● Your goal
Your copy of the listing should match it exactly, only without pictures.

● Provided entries
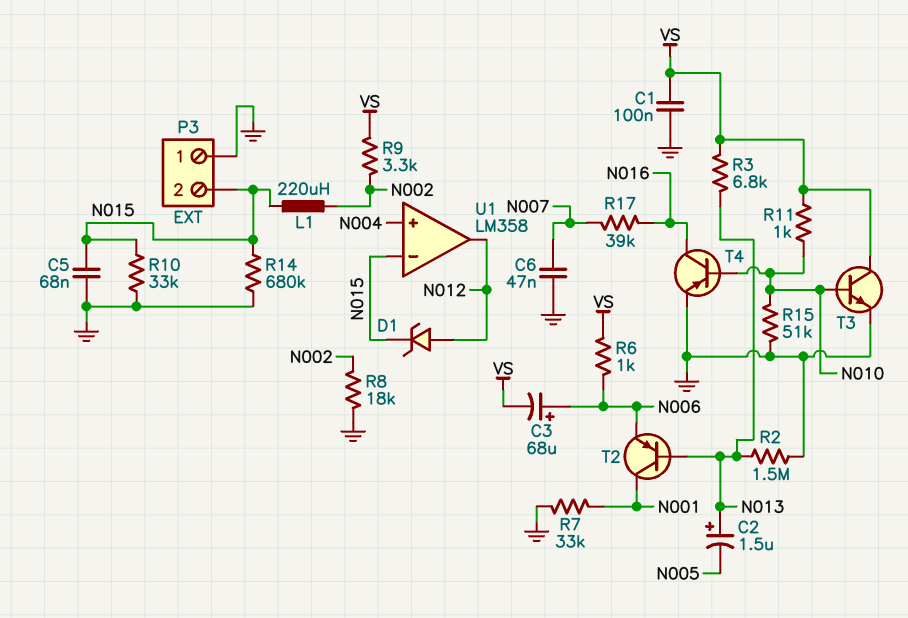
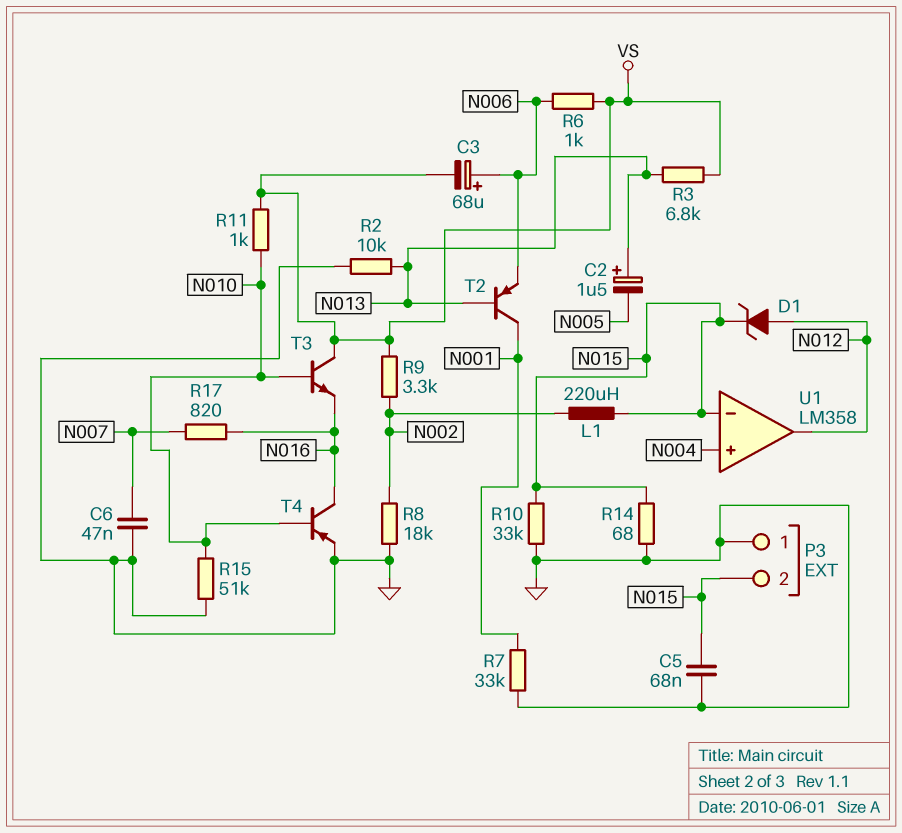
C1: 100nF (GND, VS) -> none
R2: 1.5M (GND, N013) -> 10k (GND, N013)
R14: 680k (GND, N015) -> 68 (GND, N015)
R17: 39k (N007, N016) -> 820 (N007, N016)
T3: NPN (B N010, C VS, E GND) -> NPN (B N010, C VS, E N016)

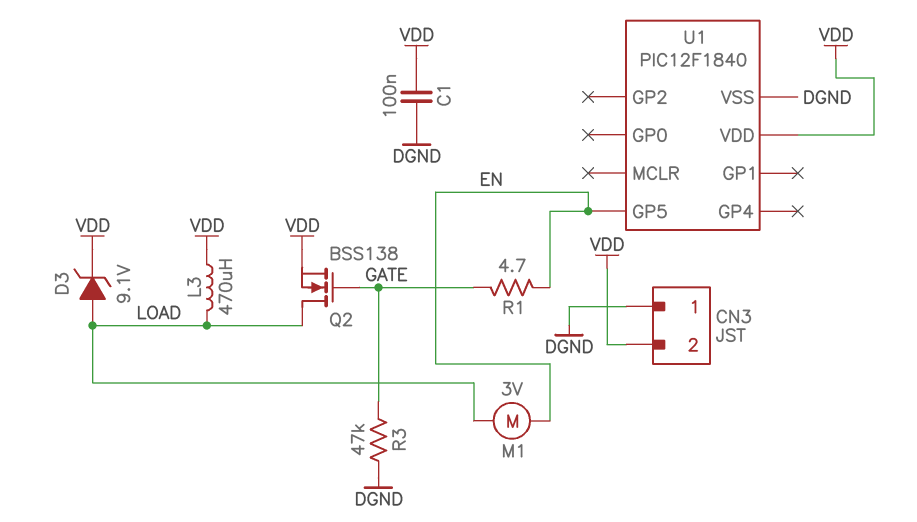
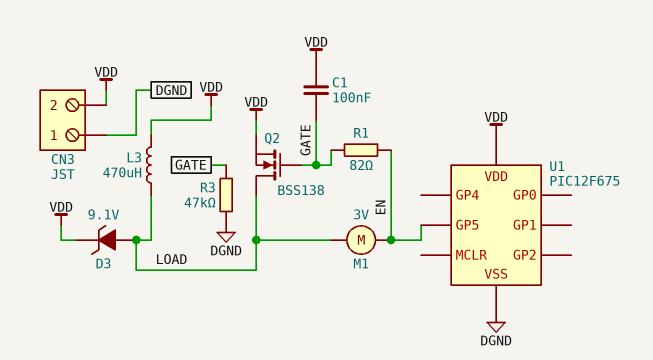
C1: 100nF (DGND, VDD) -> 100nF (GATE, VDD)
R1: 4.7 (EN, GATE) -> 82 (EN, GATE)
U1: PIC12F1840 -> PIC12F675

● Answer space
C1: 100nF (GND, VS) -> none
R2: 1.5M (GND, N013) -> 10k (GND, N013)
R14: 680k (GND, N015) -> 68 (GND, N015)
R17: 39k (N007, N016) -> 820 (N007, N016)
T3: NPN (B N010, C VS, E GND) -> NPN (B N010, C VS, E N016)

C1: 100nF (DGND, VDD) -> 100nF (GATE, VDD)
R1: 4.7 (EN, GATE) -> 82 (EN, GATE)
U1: PIC12F1840 -> PIC12F675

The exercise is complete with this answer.